__THE TASK__: Could you repeat all of the entries exactly, leaving out any pictures?

__SOURCE DATA__:
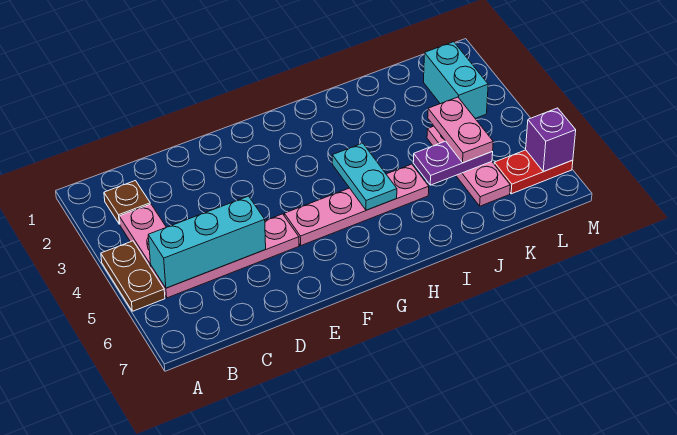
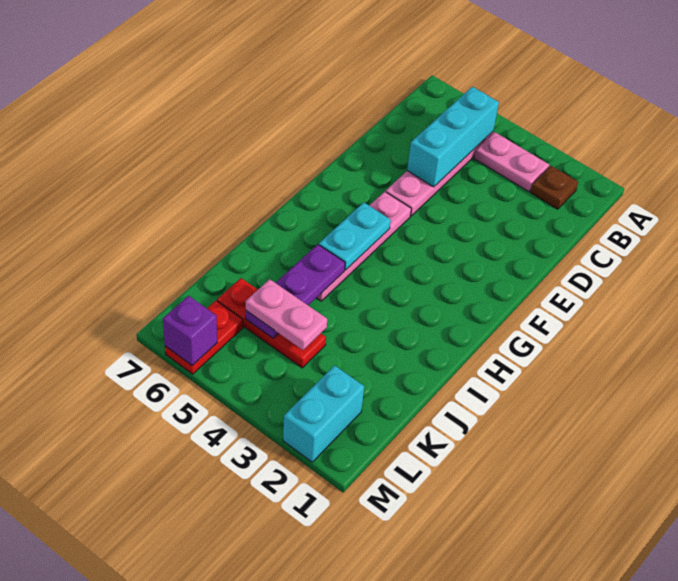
brown plate A4:A5 level 1 -> none
cyan plate H4:H5 level 2 -> cyan plate G5:H5 level 2
purple plate J5:K5 level 2 -> purple plate I5:K5 level 2
pink plate K4:K6 level 1 -> red plate K4:K6 level 1
cyan brick L2:L3 level 1 -> cyan brick L2:M2 level 1

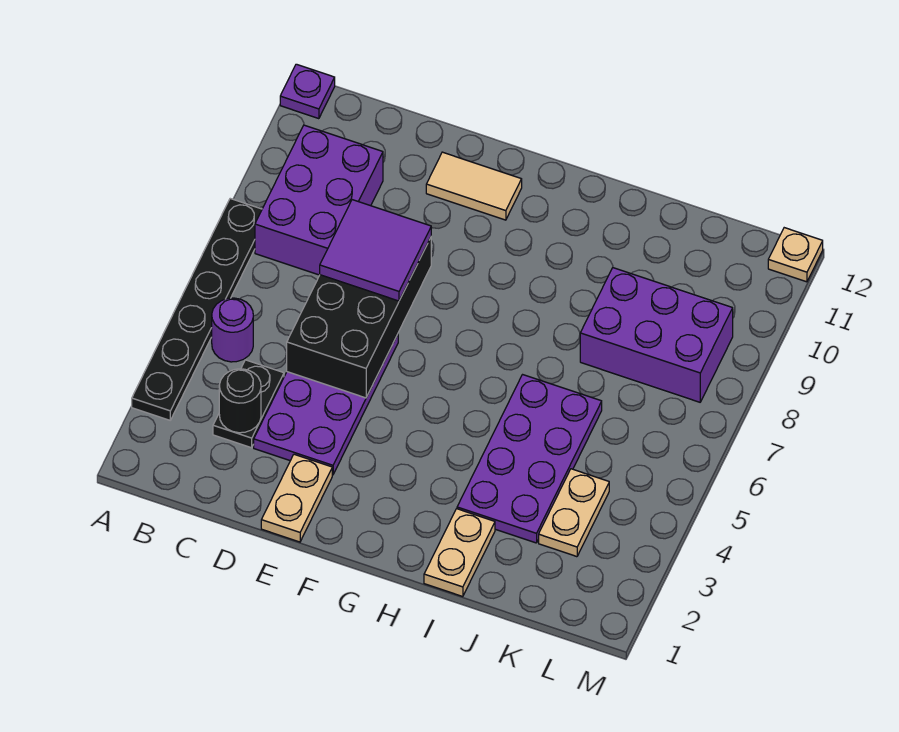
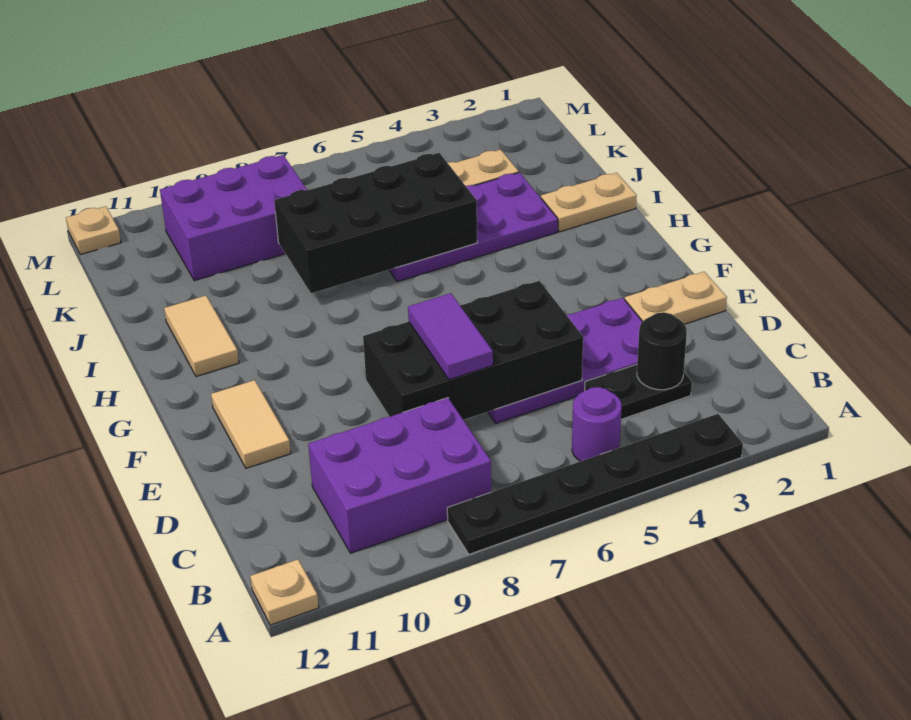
purple plate A12 level 1 -> tan plate A12 level 1
purple tile D7:E8 level 3 -> purple tile D7:E7 level 3
none -> tan tile H11:I11 level 1
none -> black brick I5:J8 level 2
purple brick J8:L9 level 1 -> purple brick K8:L10 level 1

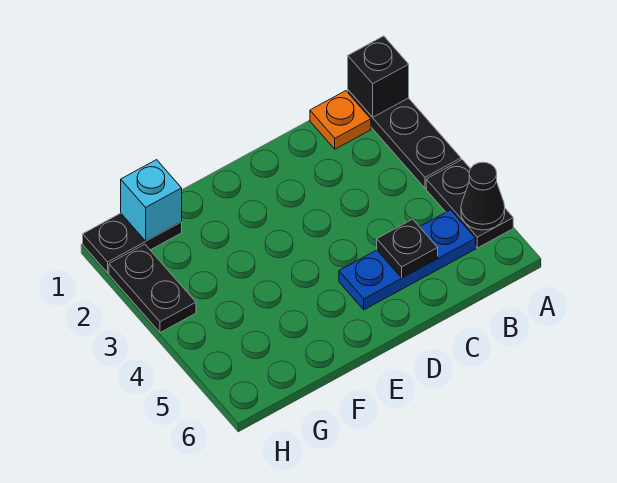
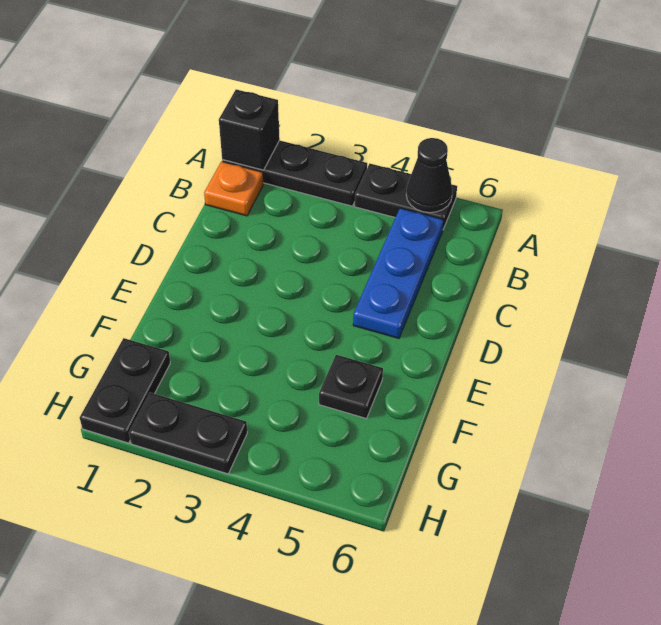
black plate C5 level 2 -> black plate F5 level 1
cyan brick G1 level 2 -> none

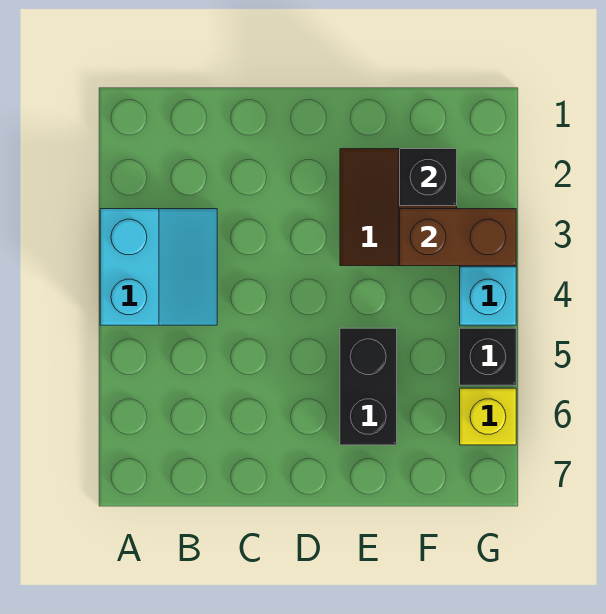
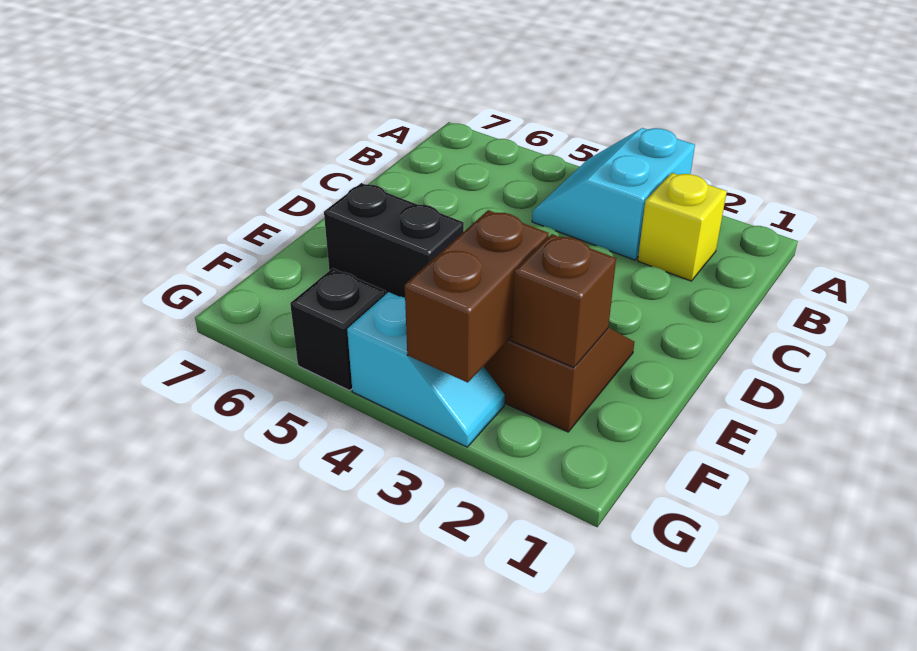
cyan slope A3:B4 level 1 top A -> cyan slope A3:B4 level 1 top 3
black brick F2 level 2 -> brown brick F2 level 2
yellow brick G6 level 1 -> yellow brick B2 level 1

__WORKED SOLUTION__:
brown plate A4:A5 level 1 -> none
cyan plate H4:H5 level 2 -> cyan plate G5:H5 level 2
purple plate J5:K5 level 2 -> purple plate I5:K5 level 2
pink plate K4:K6 level 1 -> red plate K4:K6 level 1
cyan brick L2:L3 level 1 -> cyan brick L2:M2 level 1

purple plate A12 level 1 -> tan plate A12 level 1
purple tile D7:E8 level 3 -> purple tile D7:E7 level 3
none -> tan tile H11:I11 level 1
none -> black brick I5:J8 level 2
purple brick J8:L9 level 1 -> purple brick K8:L10 level 1

black plate C5 level 2 -> black plate F5 level 1
cyan brick G1 level 2 -> none

cyan slope A3:B4 level 1 top A -> cyan slope A3:B4 level 1 top 3
black brick F2 level 2 -> brown brick F2 level 2
yellow brick G6 level 1 -> yellow brick B2 level 1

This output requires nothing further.